-- Opening Marker --
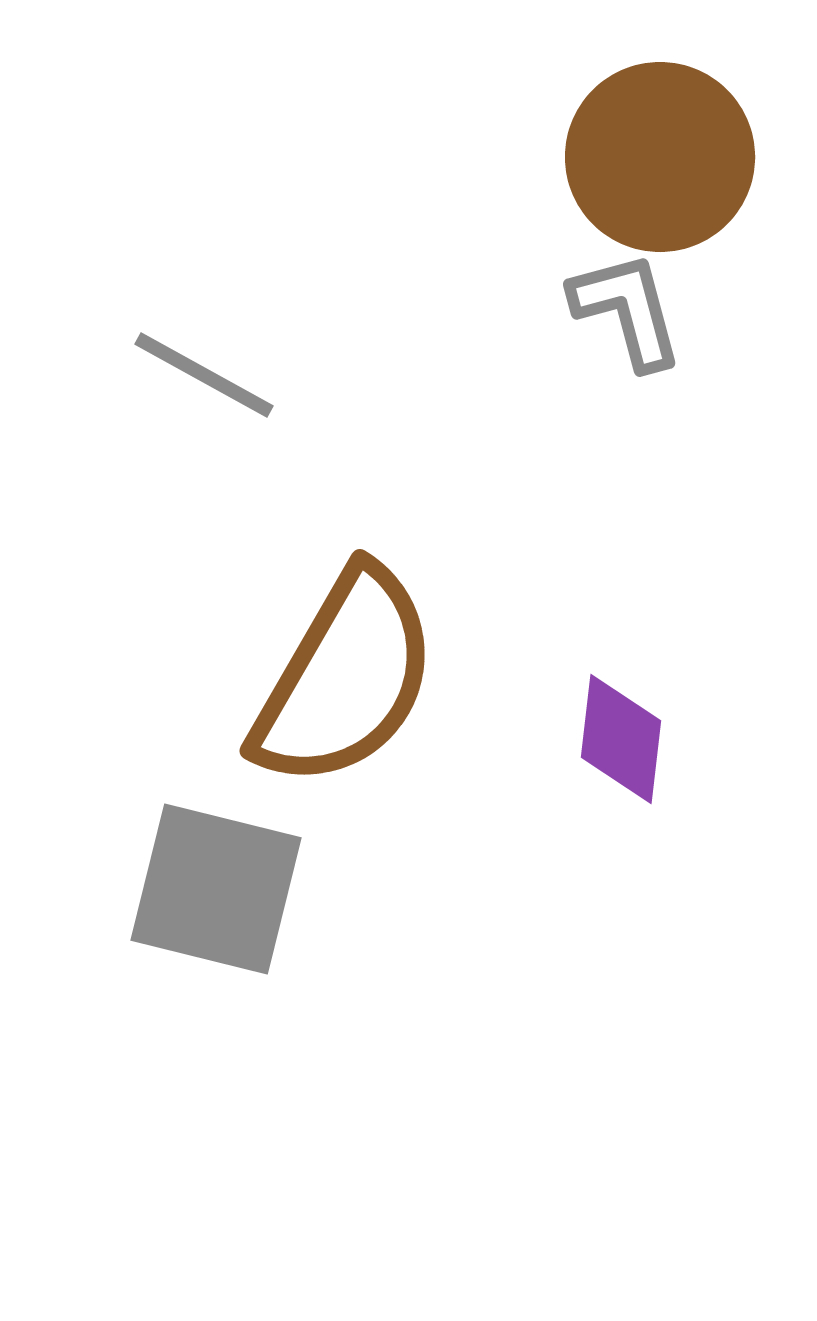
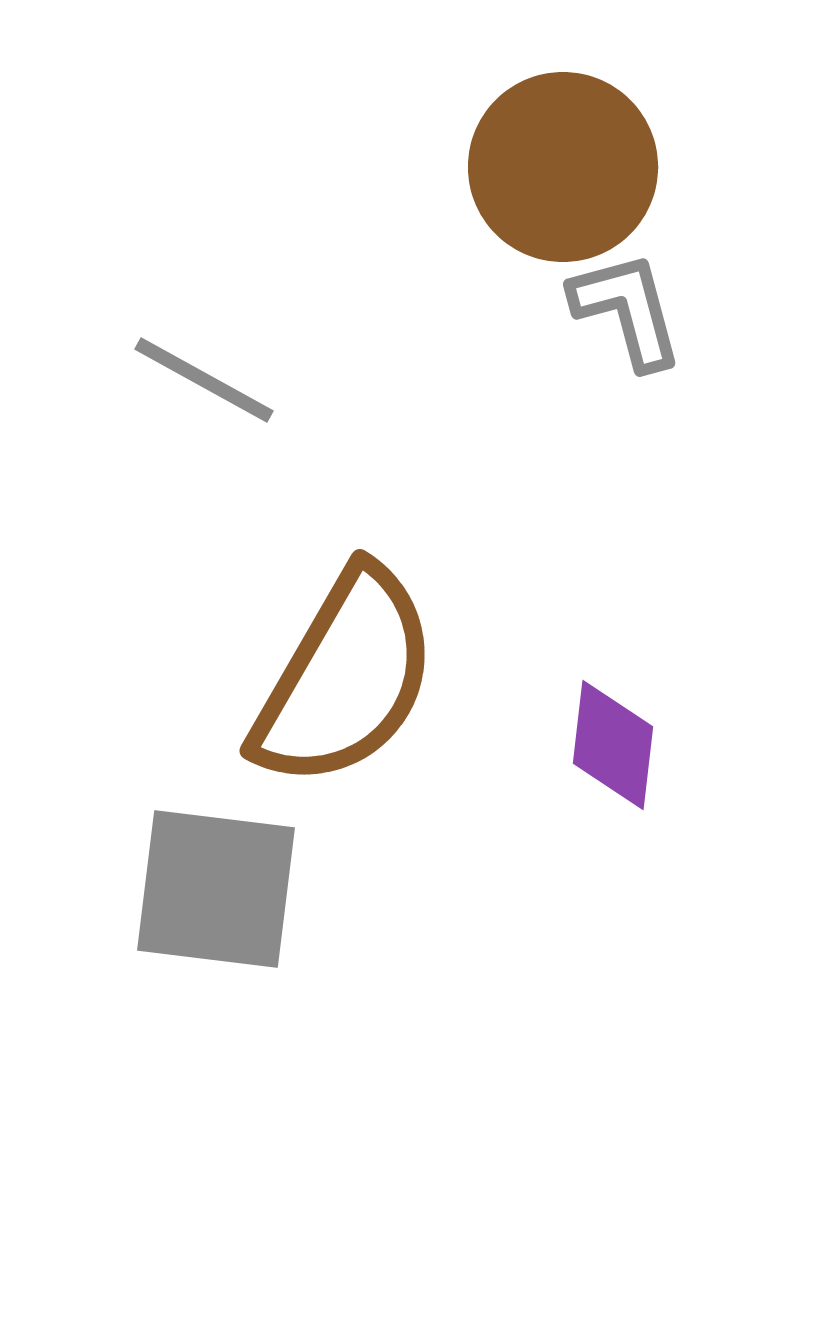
brown circle: moved 97 px left, 10 px down
gray line: moved 5 px down
purple diamond: moved 8 px left, 6 px down
gray square: rotated 7 degrees counterclockwise
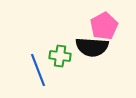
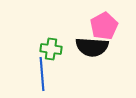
green cross: moved 9 px left, 7 px up
blue line: moved 4 px right, 4 px down; rotated 16 degrees clockwise
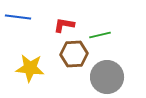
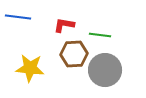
green line: rotated 20 degrees clockwise
gray circle: moved 2 px left, 7 px up
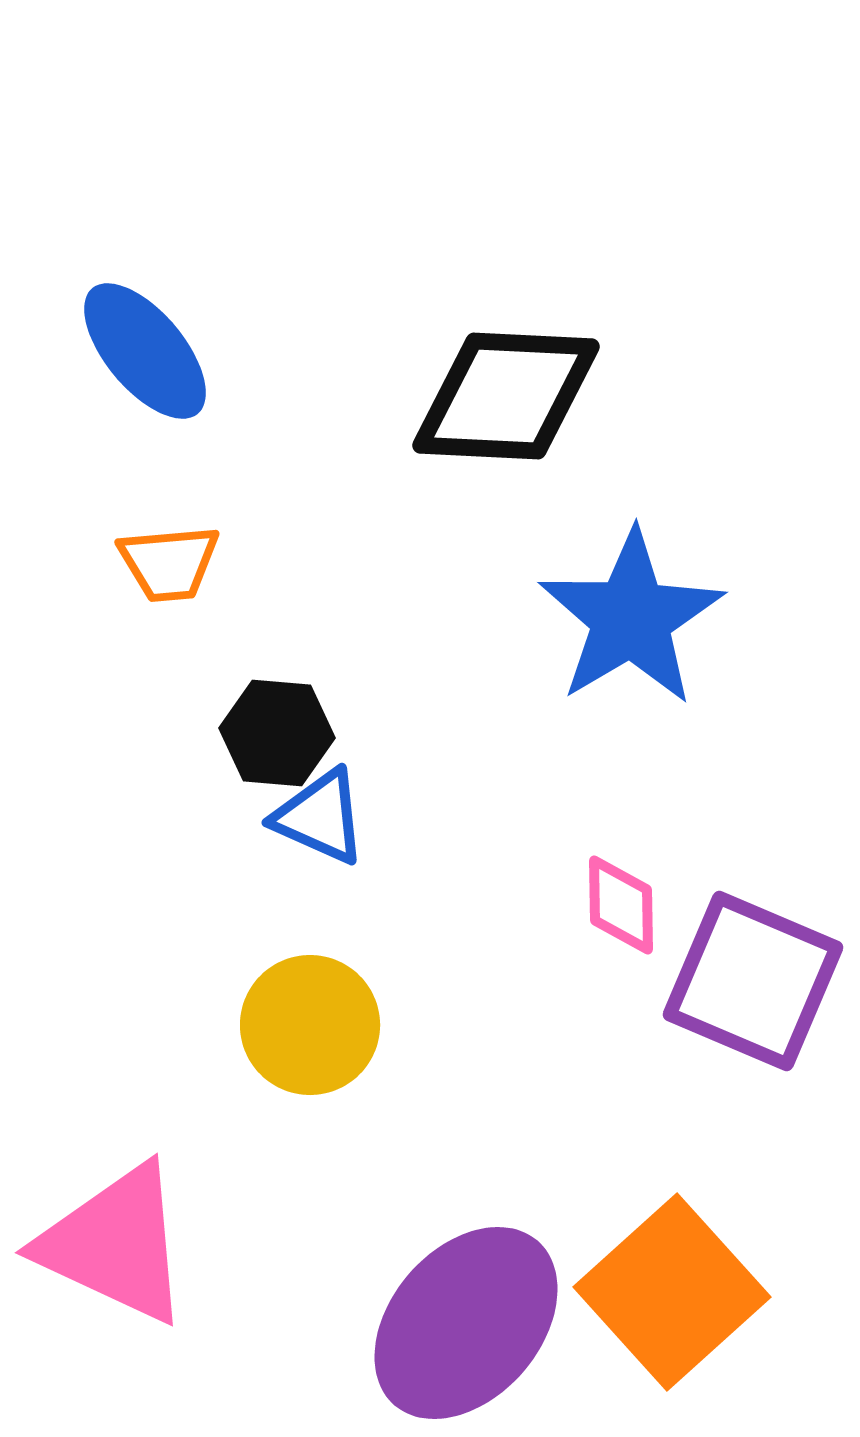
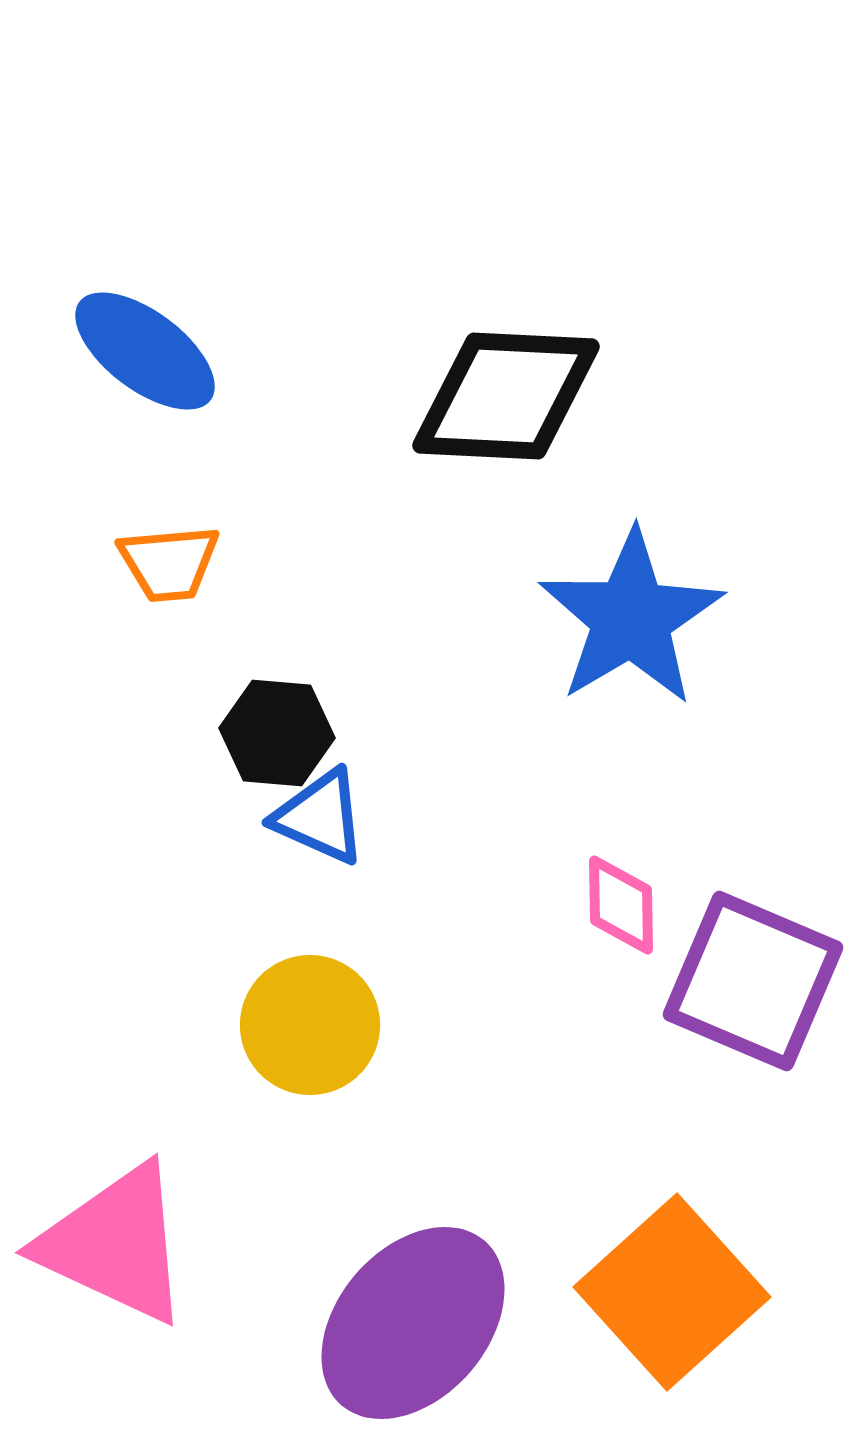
blue ellipse: rotated 13 degrees counterclockwise
purple ellipse: moved 53 px left
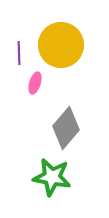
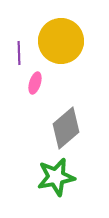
yellow circle: moved 4 px up
gray diamond: rotated 9 degrees clockwise
green star: moved 4 px right; rotated 21 degrees counterclockwise
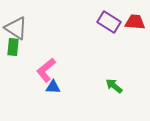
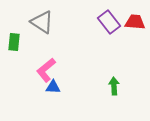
purple rectangle: rotated 20 degrees clockwise
gray triangle: moved 26 px right, 6 px up
green rectangle: moved 1 px right, 5 px up
green arrow: rotated 48 degrees clockwise
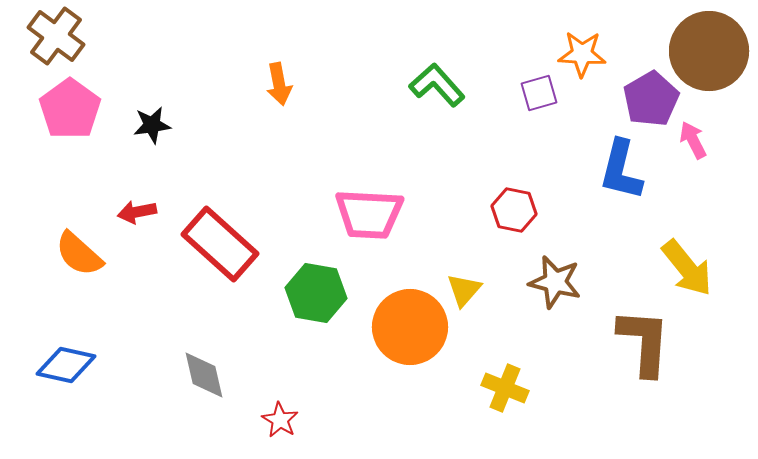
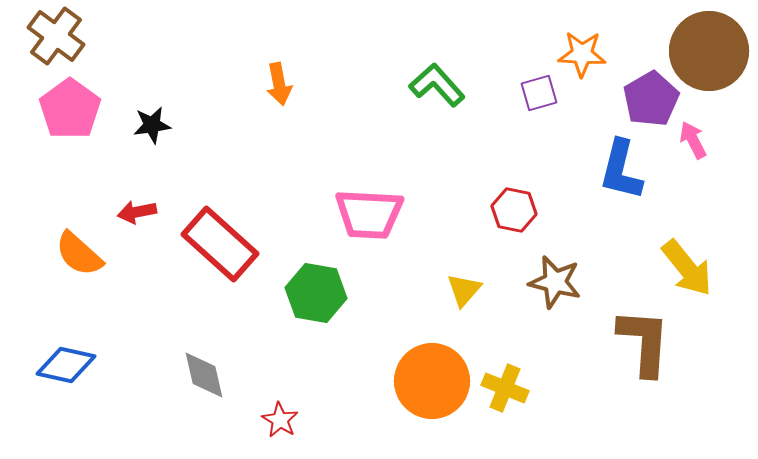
orange circle: moved 22 px right, 54 px down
-- Closing Marker --
* Aim of the exercise
Set down the line containing "green rectangle: moved 1 px right, 5 px up" and every line after it up to the end of the material, exactly as written, but not the pictures.

* Result for this task
green rectangle: moved 1 px right, 5 px up
green arrow: rotated 48 degrees clockwise
orange circle: moved 22 px right, 54 px down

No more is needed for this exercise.